**** EXERCISE INPUT ****
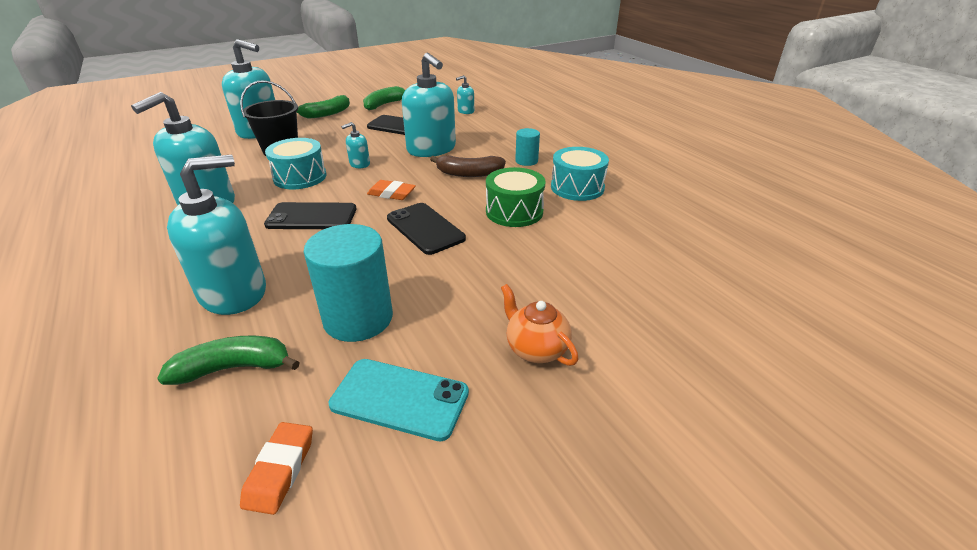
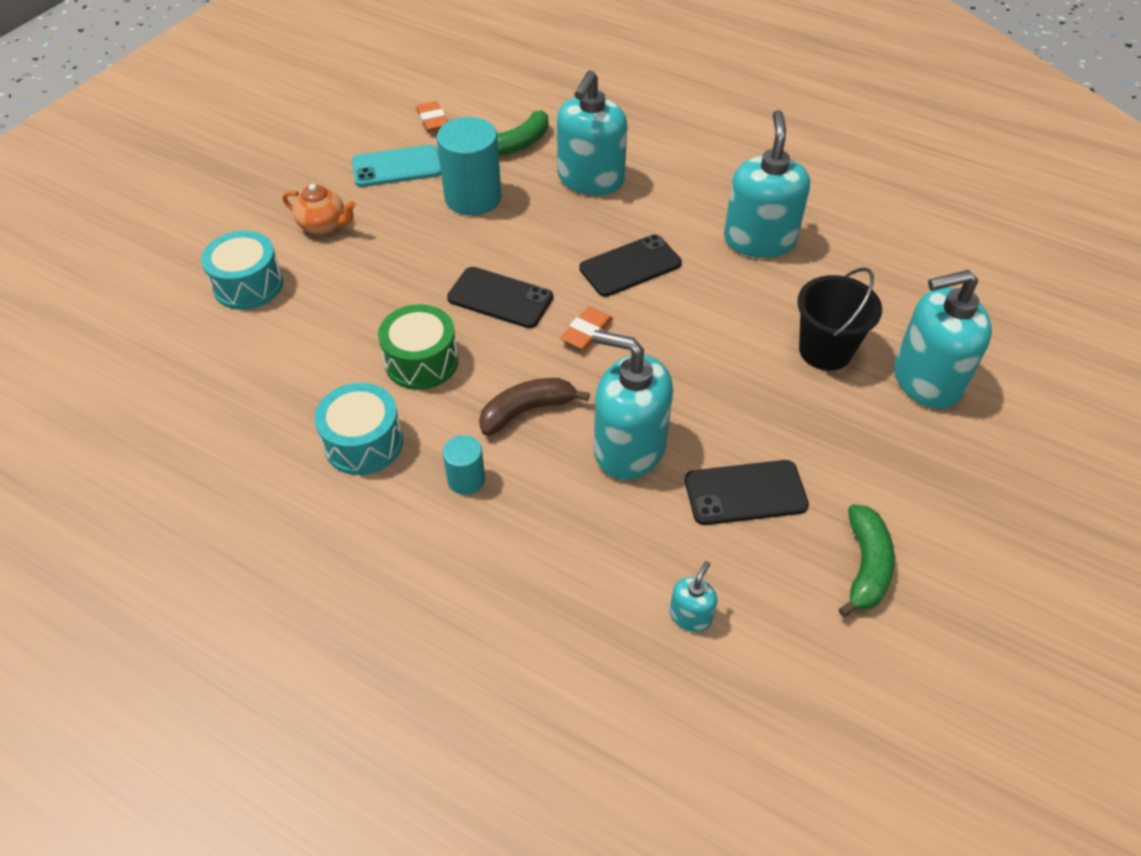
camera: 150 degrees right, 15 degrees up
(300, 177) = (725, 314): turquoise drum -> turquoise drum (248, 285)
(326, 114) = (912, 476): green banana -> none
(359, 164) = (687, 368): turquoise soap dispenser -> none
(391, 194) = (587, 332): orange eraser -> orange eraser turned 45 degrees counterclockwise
****
**** EXERCISE INPUT ****
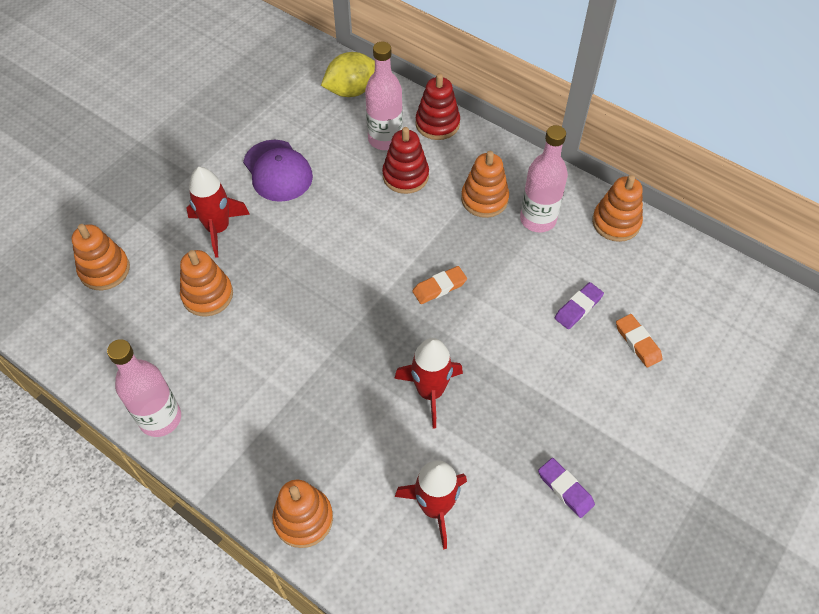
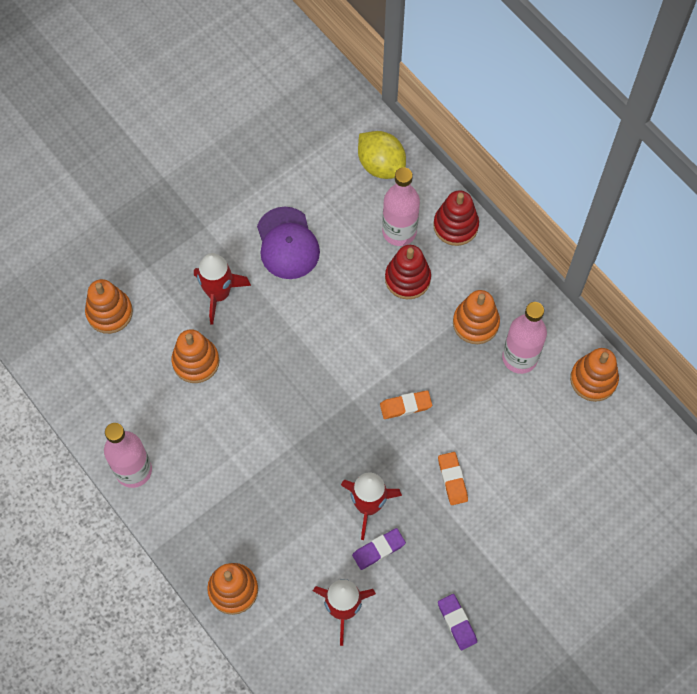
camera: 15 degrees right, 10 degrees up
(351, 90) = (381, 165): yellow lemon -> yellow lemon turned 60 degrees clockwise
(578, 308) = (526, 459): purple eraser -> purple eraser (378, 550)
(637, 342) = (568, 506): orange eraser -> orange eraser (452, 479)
****
**** EXERCISE INPUT ****
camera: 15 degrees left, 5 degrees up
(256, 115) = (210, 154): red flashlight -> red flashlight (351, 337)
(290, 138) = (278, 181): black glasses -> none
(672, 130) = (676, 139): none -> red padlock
****
TASK DESCRIPTION -
Go through the data, and copy each line in which the word "degrees" appears.

FINISHED EXERCISE -
camera: 150 degrees right, 15 degrees up
(391, 194) = (587, 332): orange eraser -> orange eraser turned 45 degrees counterclockwise
camera: 15 degrees right, 10 degrees up
(351, 90) = (381, 165): yellow lemon -> yellow lemon turned 60 degrees clockwise
camera: 15 degrees left, 5 degrees up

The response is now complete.